"""
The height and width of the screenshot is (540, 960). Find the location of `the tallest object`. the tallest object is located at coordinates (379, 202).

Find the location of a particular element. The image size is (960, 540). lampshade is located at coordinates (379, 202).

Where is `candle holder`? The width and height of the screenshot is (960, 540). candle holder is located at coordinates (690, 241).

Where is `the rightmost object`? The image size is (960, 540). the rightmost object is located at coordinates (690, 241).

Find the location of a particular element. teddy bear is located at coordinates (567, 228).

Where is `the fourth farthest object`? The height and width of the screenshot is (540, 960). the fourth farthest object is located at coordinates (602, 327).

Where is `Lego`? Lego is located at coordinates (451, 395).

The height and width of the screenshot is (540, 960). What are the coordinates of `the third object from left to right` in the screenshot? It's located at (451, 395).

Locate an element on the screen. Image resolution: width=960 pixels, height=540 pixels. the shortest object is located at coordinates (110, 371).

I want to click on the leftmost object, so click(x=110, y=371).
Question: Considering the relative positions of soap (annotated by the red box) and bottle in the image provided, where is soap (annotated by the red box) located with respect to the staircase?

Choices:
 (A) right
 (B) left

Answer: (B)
"""
Can you copy all of the records above word for word, keeping every line as it appears?

• EXERCISE SOLUTION:
The height and width of the screenshot is (540, 960). Find the location of `the tallest object`. the tallest object is located at coordinates (379, 202).

Find the location of a particular element. The image size is (960, 540). lampshade is located at coordinates (379, 202).

Where is `candle holder`? The width and height of the screenshot is (960, 540). candle holder is located at coordinates (690, 241).

Where is `the rightmost object`? The image size is (960, 540). the rightmost object is located at coordinates (690, 241).

Find the location of a particular element. teddy bear is located at coordinates (567, 228).

Where is `the fourth farthest object`? The height and width of the screenshot is (540, 960). the fourth farthest object is located at coordinates (602, 327).

Where is `Lego`? Lego is located at coordinates (451, 395).

The height and width of the screenshot is (540, 960). What are the coordinates of `the third object from left to right` in the screenshot? It's located at (451, 395).

Locate an element on the screen. Image resolution: width=960 pixels, height=540 pixels. the shortest object is located at coordinates (110, 371).

I want to click on the leftmost object, so click(x=110, y=371).
Question: Considering the relative positions of soap (annotated by the red box) and bottle in the image provided, where is soap (annotated by the red box) located with respect to the staircase?

Choices:
 (A) right
 (B) left

Answer: (B)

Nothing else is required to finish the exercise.